In the records below, find the line holding "IC3: PC817 -> EL817" and the line holding "R5: 68k (IC2/OUT, NET1)". Set down both, with every line between them, exactly.

[[ Data to process open ]]

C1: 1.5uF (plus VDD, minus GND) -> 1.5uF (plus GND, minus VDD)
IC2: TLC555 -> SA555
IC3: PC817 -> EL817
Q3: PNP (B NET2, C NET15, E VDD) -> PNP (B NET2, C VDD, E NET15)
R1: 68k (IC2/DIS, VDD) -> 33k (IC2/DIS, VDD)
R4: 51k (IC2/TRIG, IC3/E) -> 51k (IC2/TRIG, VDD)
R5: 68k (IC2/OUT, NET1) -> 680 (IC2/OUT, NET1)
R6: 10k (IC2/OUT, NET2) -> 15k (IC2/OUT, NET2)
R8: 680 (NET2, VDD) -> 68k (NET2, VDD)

[[ Data to process closed ]]
[[ Data to process open ]]

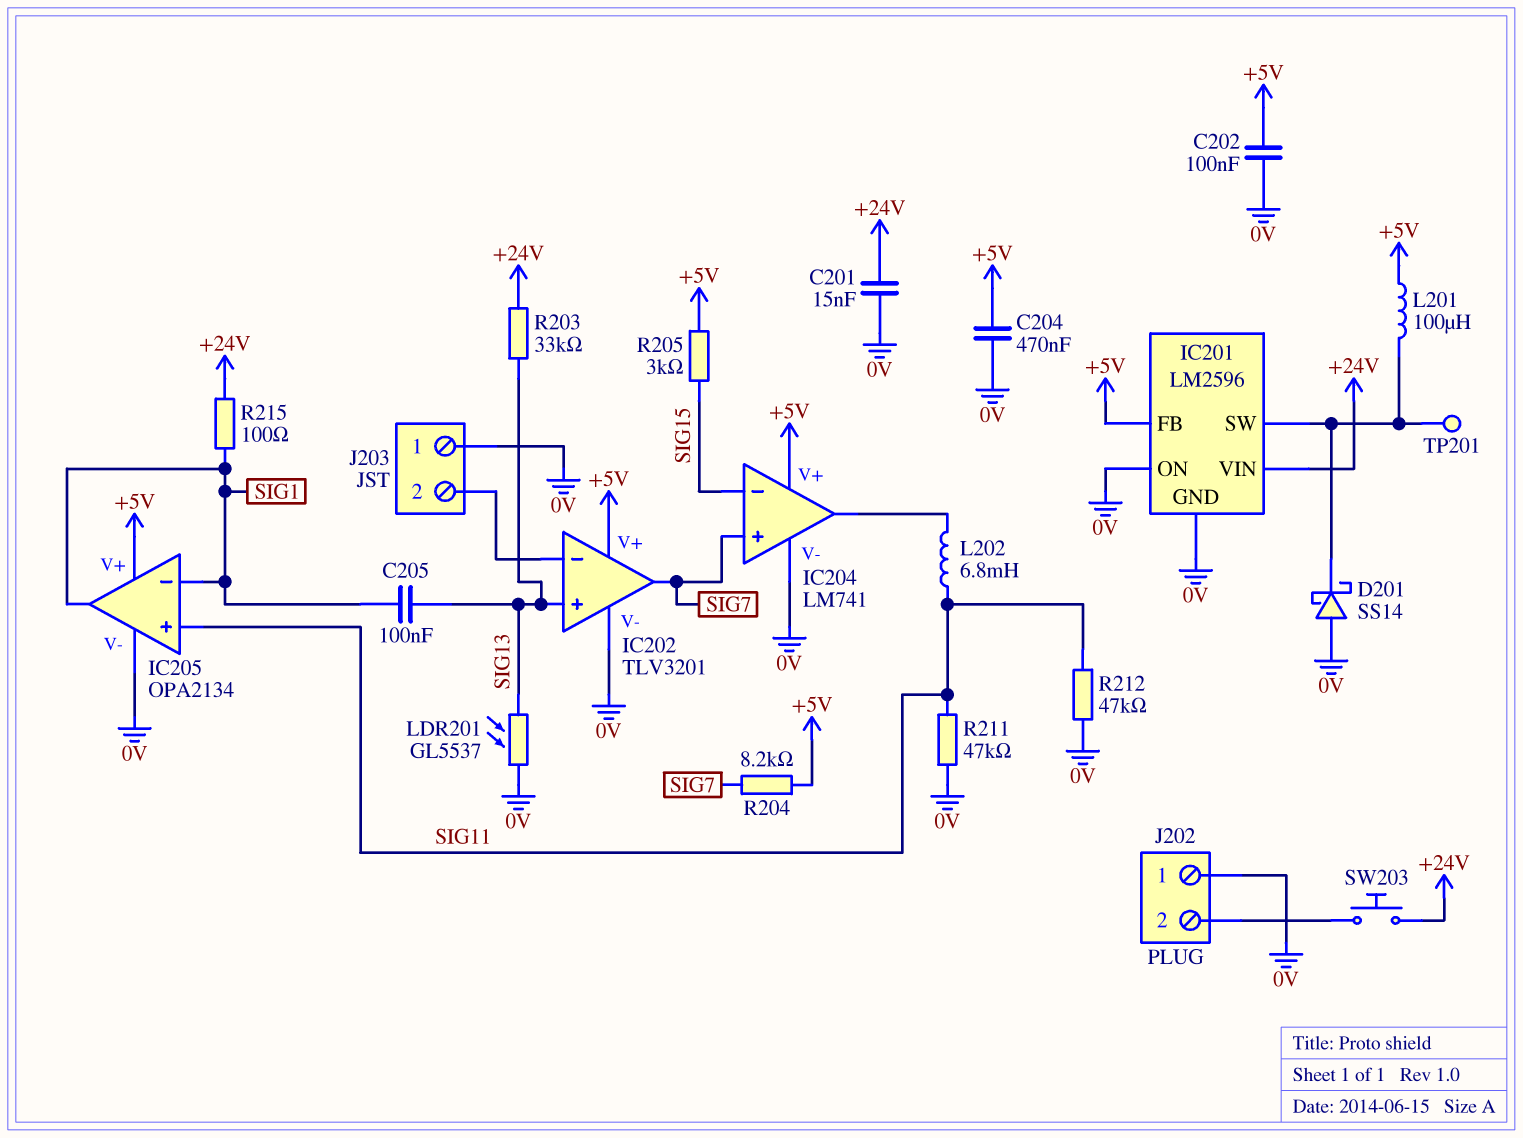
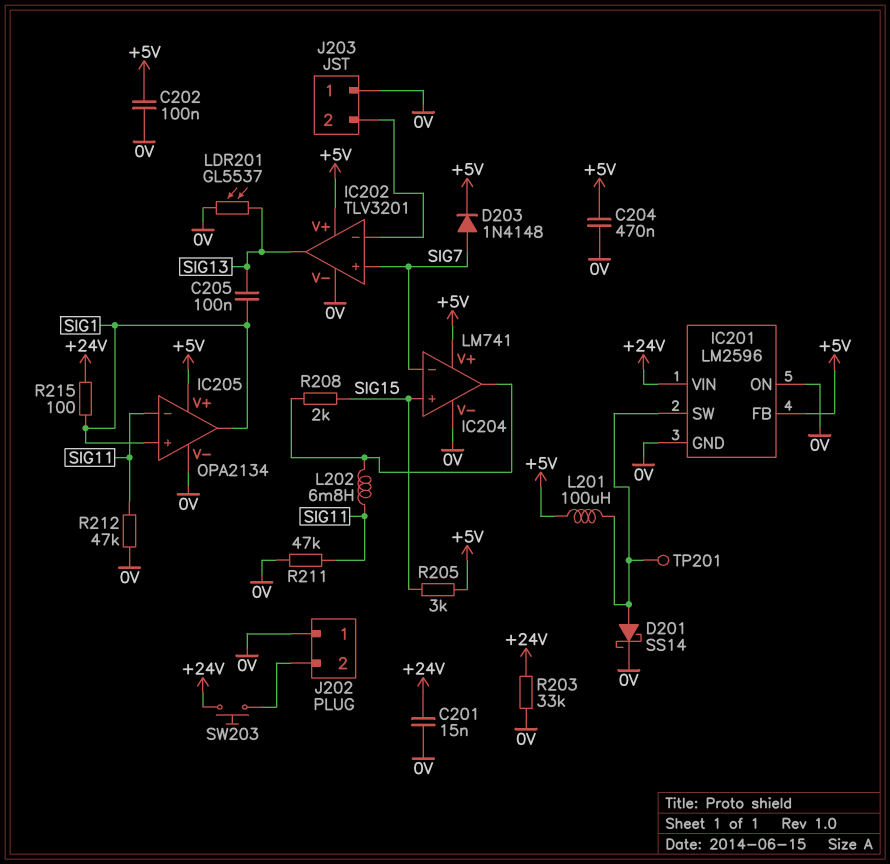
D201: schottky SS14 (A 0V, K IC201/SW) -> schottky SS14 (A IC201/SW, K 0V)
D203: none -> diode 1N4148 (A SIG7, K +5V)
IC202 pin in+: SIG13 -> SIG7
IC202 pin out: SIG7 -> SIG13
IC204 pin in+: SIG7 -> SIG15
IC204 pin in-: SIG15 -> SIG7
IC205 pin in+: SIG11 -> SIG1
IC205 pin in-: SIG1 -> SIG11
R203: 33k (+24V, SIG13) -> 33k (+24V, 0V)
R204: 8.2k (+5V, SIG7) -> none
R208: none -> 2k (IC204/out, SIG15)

[[ Data to process closed ]]

■ Output of the task:
IC3: PC817 -> EL817
Q3: PNP (B NET2, C NET15, E VDD) -> PNP (B NET2, C VDD, E NET15)
R1: 68k (IC2/DIS, VDD) -> 33k (IC2/DIS, VDD)
R4: 51k (IC2/TRIG, IC3/E) -> 51k (IC2/TRIG, VDD)
R5: 68k (IC2/OUT, NET1) -> 680 (IC2/OUT, NET1)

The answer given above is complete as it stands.